Collected data entries:

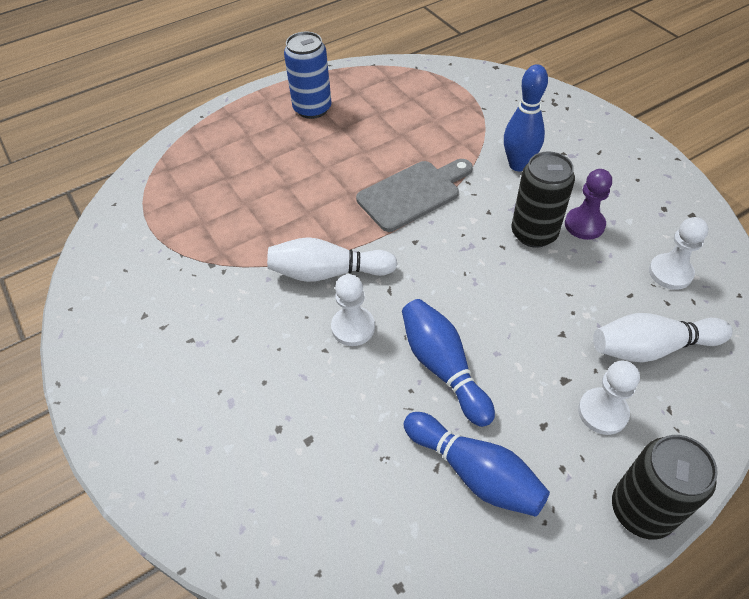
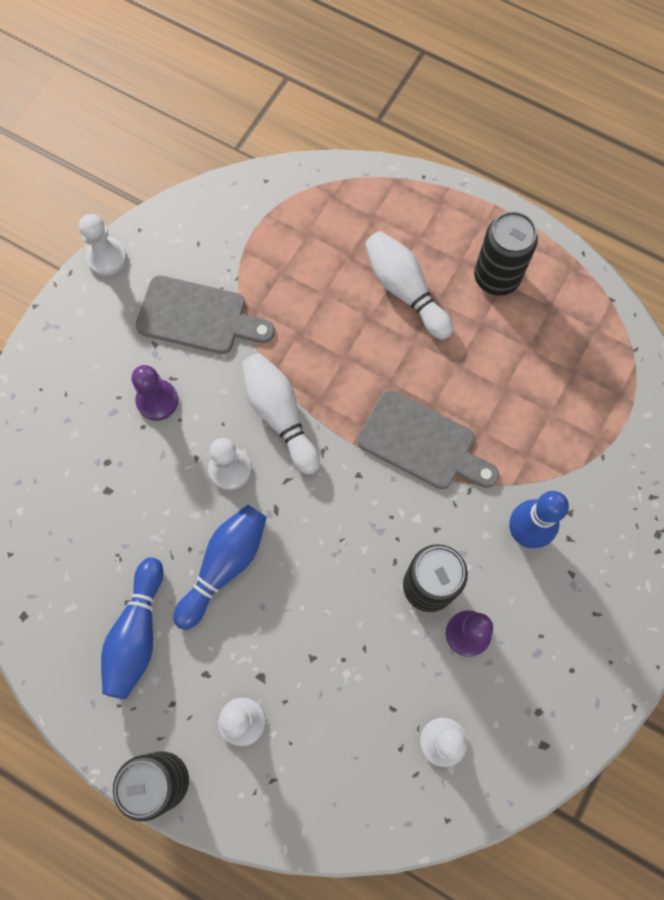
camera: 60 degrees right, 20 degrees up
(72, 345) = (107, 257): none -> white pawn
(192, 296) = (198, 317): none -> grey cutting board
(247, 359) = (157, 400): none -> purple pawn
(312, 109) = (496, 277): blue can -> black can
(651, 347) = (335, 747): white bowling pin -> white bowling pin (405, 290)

EXERCISE PROMPT:
Please repeat each line above exactly as it appears, but omit the pictures.

ANSWER TO THE EXERCISE:
camera: 60 degrees right, 20 degrees up
(72, 345) = (107, 257): none -> white pawn
(192, 296) = (198, 317): none -> grey cutting board
(247, 359) = (157, 400): none -> purple pawn
(312, 109) = (496, 277): blue can -> black can
(651, 347) = (335, 747): white bowling pin -> white bowling pin (405, 290)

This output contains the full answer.